* [DATASET CONTENT]
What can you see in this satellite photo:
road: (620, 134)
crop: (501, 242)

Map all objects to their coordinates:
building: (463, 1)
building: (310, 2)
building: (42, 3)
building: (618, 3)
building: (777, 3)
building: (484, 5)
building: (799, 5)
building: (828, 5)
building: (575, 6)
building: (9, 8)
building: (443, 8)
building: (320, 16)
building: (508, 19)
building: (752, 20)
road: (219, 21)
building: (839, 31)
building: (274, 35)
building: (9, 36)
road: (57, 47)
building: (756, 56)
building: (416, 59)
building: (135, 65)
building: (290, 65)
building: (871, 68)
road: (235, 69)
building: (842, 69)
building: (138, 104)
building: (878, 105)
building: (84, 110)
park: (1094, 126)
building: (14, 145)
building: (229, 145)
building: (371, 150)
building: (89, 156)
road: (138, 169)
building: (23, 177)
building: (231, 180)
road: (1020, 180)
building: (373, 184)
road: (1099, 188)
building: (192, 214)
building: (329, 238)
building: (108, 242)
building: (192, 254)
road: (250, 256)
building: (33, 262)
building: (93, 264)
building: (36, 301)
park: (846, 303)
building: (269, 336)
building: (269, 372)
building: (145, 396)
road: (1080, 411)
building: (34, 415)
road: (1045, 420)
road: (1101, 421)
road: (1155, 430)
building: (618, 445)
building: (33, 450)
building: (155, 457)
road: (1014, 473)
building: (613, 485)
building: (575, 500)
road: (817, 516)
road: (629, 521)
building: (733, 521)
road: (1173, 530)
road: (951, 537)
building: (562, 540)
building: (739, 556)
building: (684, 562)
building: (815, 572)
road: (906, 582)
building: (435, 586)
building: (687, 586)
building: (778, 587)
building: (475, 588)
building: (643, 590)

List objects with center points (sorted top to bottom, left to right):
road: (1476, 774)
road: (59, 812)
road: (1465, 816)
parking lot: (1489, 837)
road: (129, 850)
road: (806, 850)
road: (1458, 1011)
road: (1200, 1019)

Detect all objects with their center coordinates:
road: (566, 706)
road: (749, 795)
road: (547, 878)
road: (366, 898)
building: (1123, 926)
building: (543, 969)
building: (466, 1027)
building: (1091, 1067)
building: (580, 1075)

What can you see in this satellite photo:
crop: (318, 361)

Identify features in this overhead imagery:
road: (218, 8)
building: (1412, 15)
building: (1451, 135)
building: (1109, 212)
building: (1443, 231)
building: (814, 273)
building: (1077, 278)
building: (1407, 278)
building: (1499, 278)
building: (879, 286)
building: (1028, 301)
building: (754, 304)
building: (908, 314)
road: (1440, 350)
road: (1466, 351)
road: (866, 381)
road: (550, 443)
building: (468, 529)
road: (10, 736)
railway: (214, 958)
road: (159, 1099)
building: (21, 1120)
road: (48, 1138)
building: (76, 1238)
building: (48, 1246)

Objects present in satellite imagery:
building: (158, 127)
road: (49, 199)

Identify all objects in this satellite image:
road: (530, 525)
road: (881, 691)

* [TASK TO CARRY OUT] Your answer should consist of all lines in the listing above that contain "Identify".

* [SOLUTION BELOW]
Identify features in this overhead imagery:
Identify all objects in this satellite image:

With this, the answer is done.